» What the task requires
Repeat the data word for word. Do not include the pictures.

» Collected data
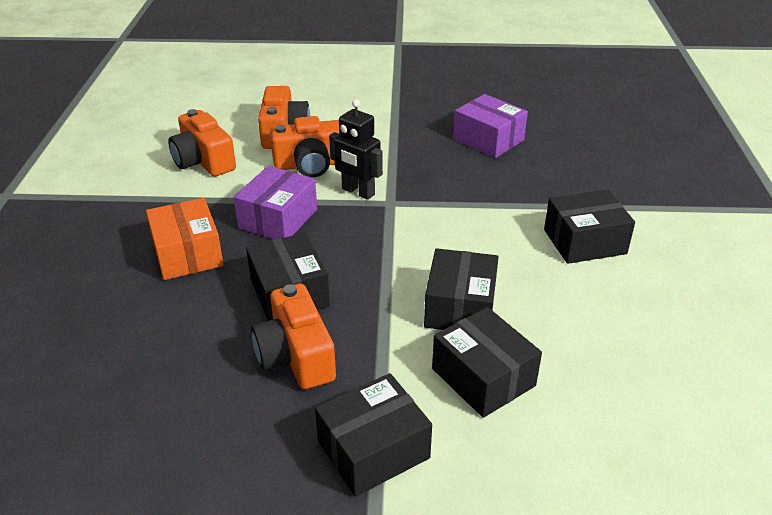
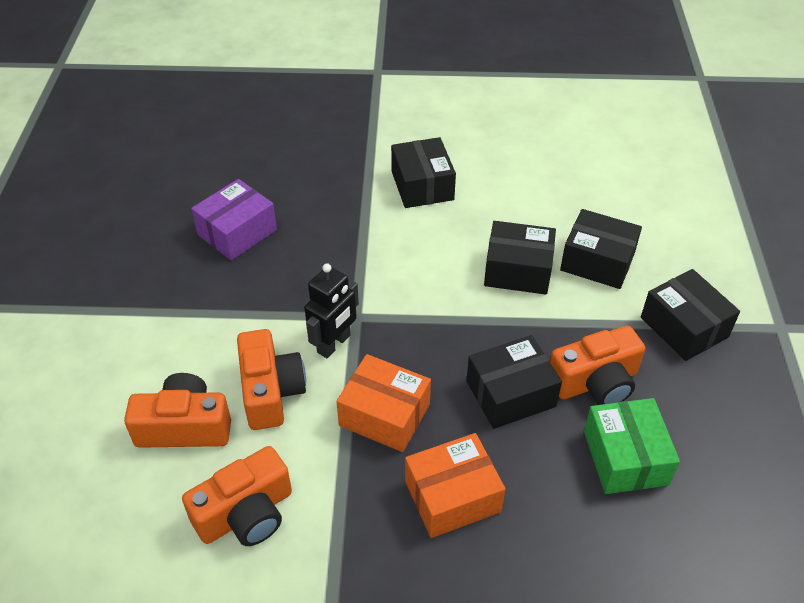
camera: 90 degrees left, 10 degrees up
(196, 368) = (625, 457): none -> green box
(278, 219) = (384, 415): purple box -> orange box
(483, 377) = (597, 261): black box -> black box turned 60 degrees clockwise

» Reply
camera: 90 degrees left, 10 degrees up
(196, 368) = (625, 457): none -> green box
(278, 219) = (384, 415): purple box -> orange box
(483, 377) = (597, 261): black box -> black box turned 60 degrees clockwise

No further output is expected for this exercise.